* _PROMPT_
The reply should hold only the lines below from the one with "(317, 431) = (738, 577): pink" to the end, each copied exactly.

* _GIVEN DATA_

+++

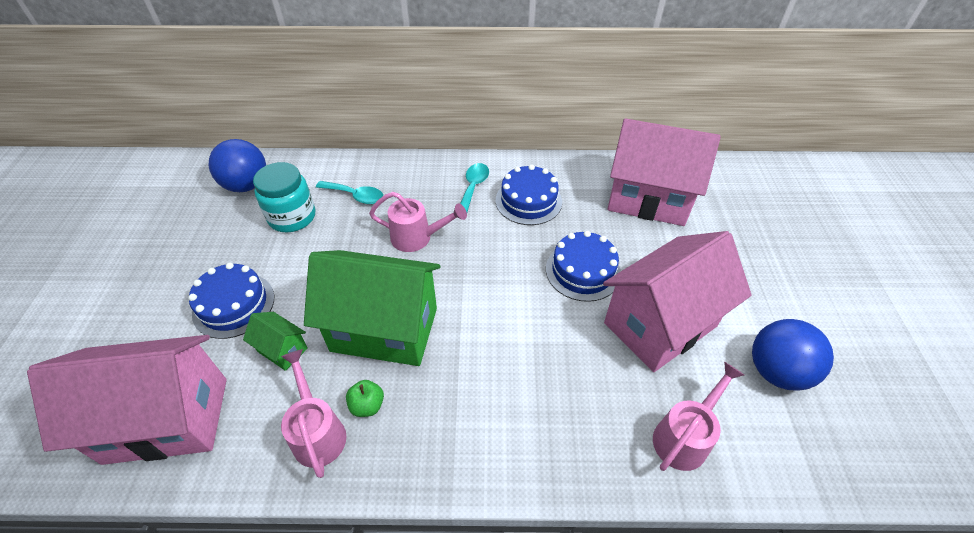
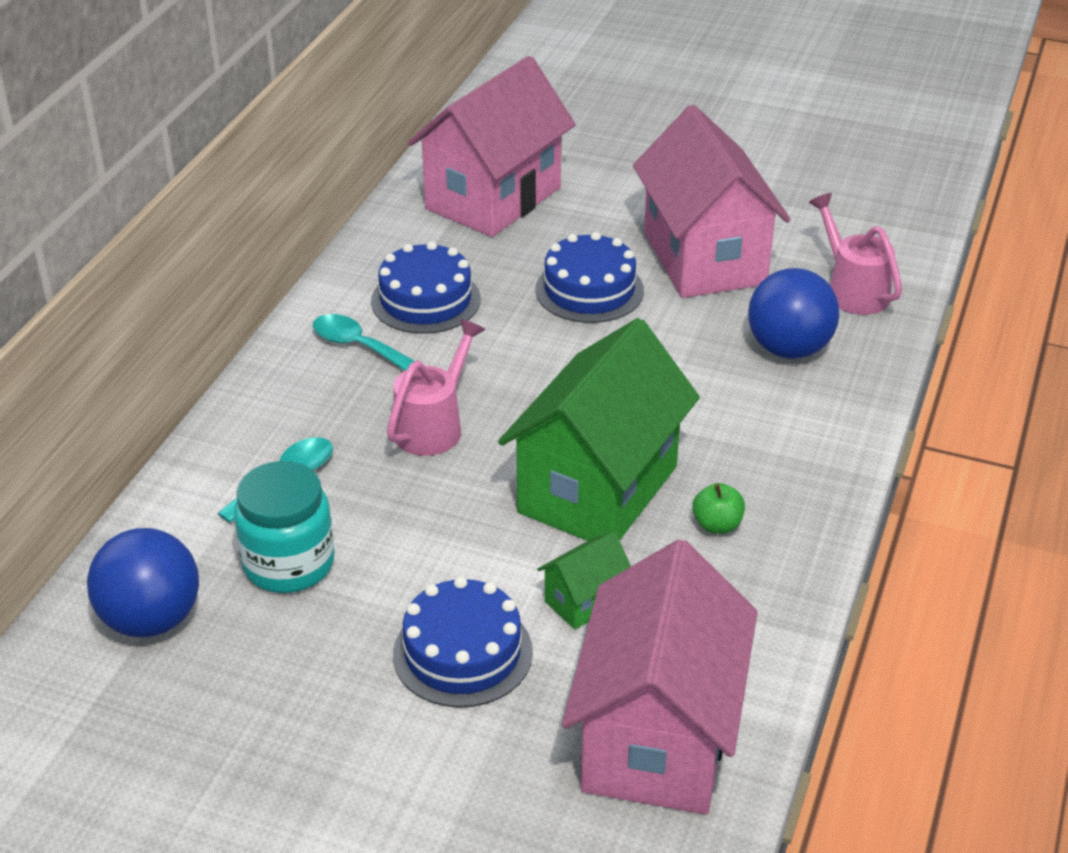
camera: 70 degrees left, 10 degrees down
(317, 431) = (738, 577): pink watering can -> none
(776, 371) = (800, 204): blue ball -> blue ball (789, 349)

+++

* _EXPECTED OUTPUT_
(317, 431) = (738, 577): pink watering can -> none
(776, 371) = (800, 204): blue ball -> blue ball (789, 349)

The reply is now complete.